▸ **Your assignment**
Repeat, word for word, every line from the line holding "(575, 322) = (437, 275): green key -> none" through the final line of the entries below. Skip all pictures.

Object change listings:
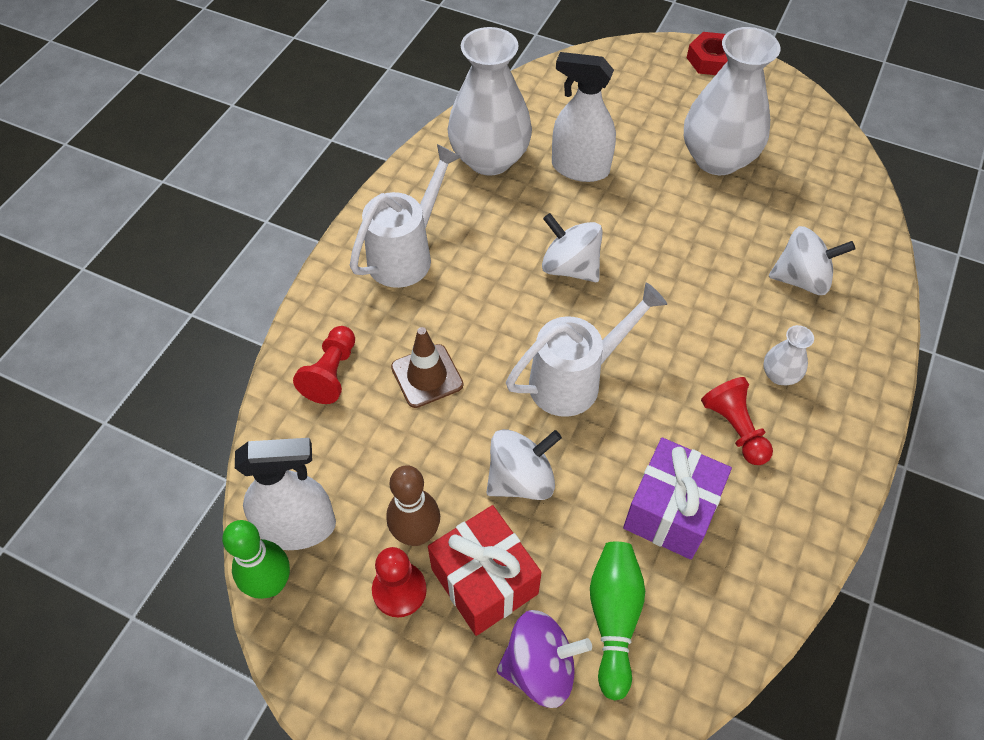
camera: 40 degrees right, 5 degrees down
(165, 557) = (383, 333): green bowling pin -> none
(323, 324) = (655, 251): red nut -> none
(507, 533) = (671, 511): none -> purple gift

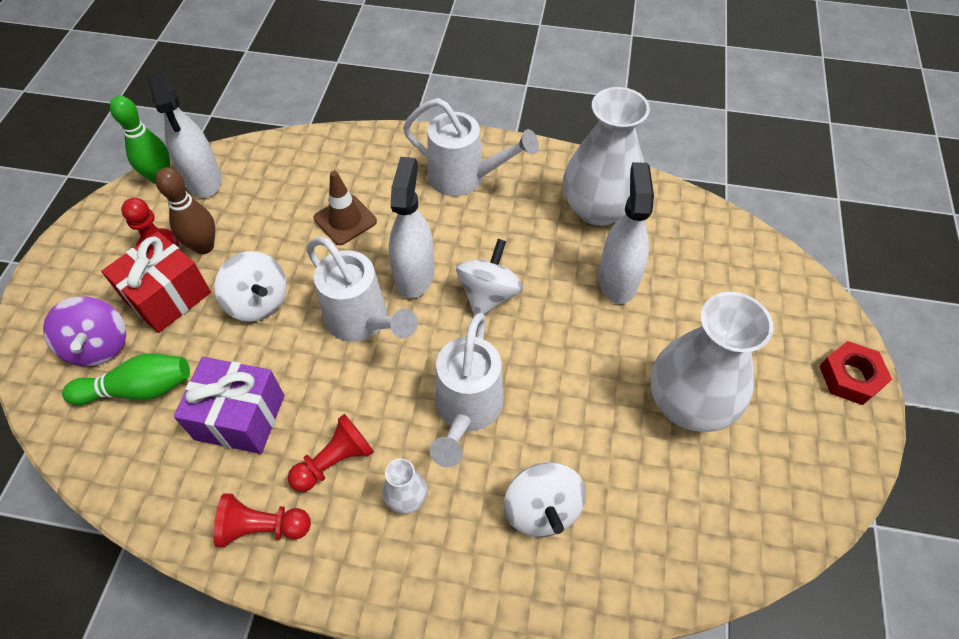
camera: 75 degrees right, 0 degrees up
(331, 373) = (335, 163): red pawn -> red pawn (262, 527)
(526, 324) = (414, 275): none -> white spray bottle
(697, 312) = (467, 410): none -> white watering can

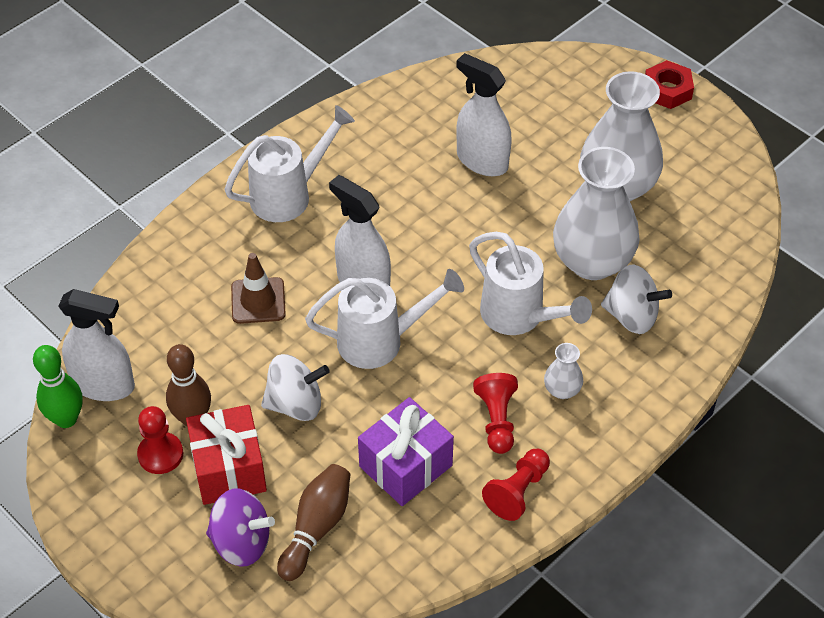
camera: 55 degrees left, 5 degrees down
(139, 389) = (316, 528): green bowling pin -> brown bowling pin
(489, 295) = (426, 246): white spinning top -> none
(598, 209) = (403, 130): white vase -> white vase (592, 261)

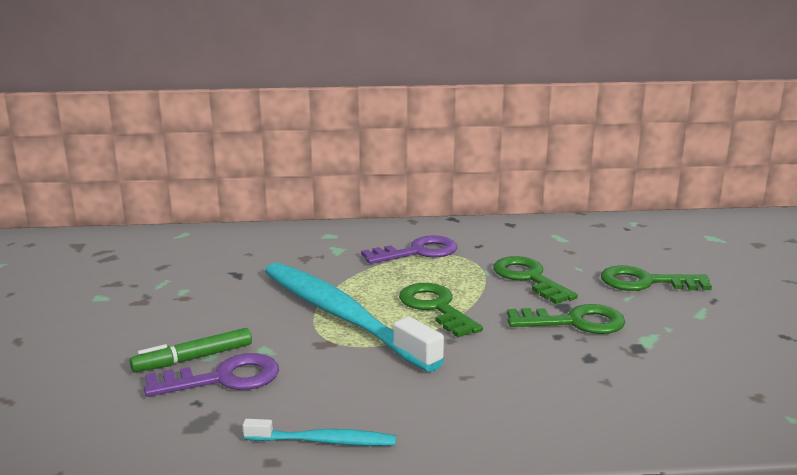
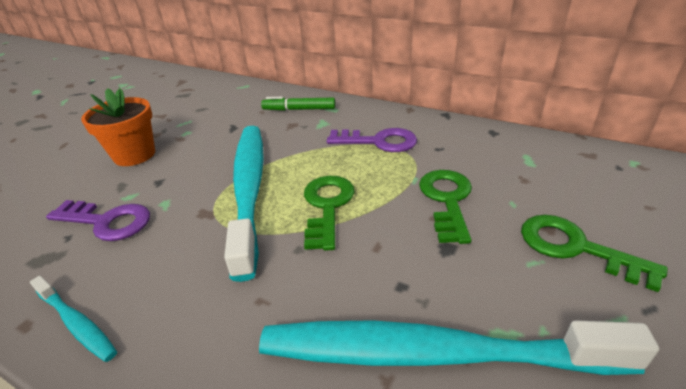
camera: 35 degrees right, 15 degrees up
(150, 324) = (134, 155): none -> orange flower pot
(193, 358) = (116, 195): green marker -> green marker (299, 109)
(575, 322) = (437, 275): green key -> none
(618, 360) = (431, 354): none -> turquoise toothbrush

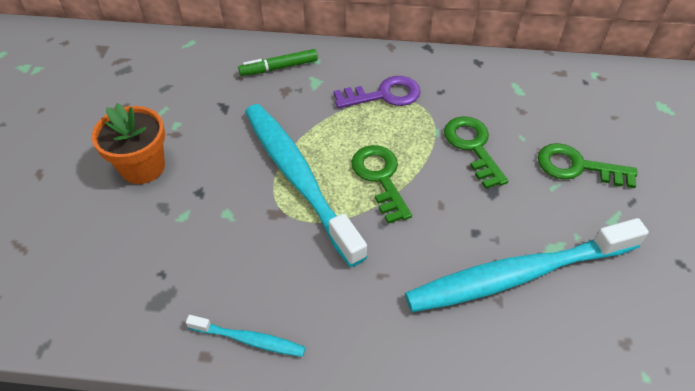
camera: 25 degrees left, 15 degrees up
(107, 221) = (188, 247): purple key -> none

▸ **Solution below**
(575, 322) = (437, 275): green key -> none
(618, 360) = (431, 354): none -> turquoise toothbrush

camera: 25 degrees left, 15 degrees up
(107, 221) = (188, 247): purple key -> none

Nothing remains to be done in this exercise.